**Input for this task**.
-- Opening Marker --
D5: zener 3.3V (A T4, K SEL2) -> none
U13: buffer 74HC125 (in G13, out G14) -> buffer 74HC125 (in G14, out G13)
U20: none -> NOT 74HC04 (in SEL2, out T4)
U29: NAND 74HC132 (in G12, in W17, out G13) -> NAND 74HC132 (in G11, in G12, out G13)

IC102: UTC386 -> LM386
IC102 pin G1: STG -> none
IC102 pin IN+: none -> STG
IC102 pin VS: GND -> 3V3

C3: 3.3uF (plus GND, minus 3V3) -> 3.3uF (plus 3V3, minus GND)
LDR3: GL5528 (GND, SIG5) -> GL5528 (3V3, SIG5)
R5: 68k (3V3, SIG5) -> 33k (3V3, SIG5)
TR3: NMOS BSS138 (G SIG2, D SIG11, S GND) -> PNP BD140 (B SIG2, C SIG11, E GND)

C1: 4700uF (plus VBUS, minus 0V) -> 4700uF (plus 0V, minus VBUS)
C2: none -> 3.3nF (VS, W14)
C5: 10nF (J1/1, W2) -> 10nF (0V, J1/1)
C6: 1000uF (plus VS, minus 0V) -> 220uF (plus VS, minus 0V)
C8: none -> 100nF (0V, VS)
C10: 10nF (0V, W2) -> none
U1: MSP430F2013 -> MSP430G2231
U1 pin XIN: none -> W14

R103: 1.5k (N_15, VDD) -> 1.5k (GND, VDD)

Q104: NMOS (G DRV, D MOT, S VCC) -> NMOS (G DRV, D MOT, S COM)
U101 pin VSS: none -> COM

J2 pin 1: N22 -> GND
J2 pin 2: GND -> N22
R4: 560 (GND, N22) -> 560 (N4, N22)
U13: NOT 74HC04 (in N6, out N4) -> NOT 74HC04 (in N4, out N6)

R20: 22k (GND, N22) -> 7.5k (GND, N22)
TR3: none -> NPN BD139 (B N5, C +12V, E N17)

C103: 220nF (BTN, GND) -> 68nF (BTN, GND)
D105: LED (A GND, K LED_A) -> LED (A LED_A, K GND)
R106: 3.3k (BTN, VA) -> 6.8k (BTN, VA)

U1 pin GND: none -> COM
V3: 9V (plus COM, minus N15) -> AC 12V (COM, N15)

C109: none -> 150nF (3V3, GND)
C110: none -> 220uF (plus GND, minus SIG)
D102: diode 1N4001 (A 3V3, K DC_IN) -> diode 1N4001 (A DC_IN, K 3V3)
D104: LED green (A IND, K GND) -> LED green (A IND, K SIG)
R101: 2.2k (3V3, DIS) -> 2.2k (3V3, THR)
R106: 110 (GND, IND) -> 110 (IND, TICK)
-- Closing Marker --
**Task item**.
Look through the data above. Find each line with the string "NMOS" and copy it.

**Result for this task**.
TR3: NMOS BSS138 (G SIG2, D SIG11, S GND) -> PNP BD140 (B SIG2, C SIG11, E GND)
Q104: NMOS (G DRV, D MOT, S VCC) -> NMOS (G DRV, D MOT, S COM)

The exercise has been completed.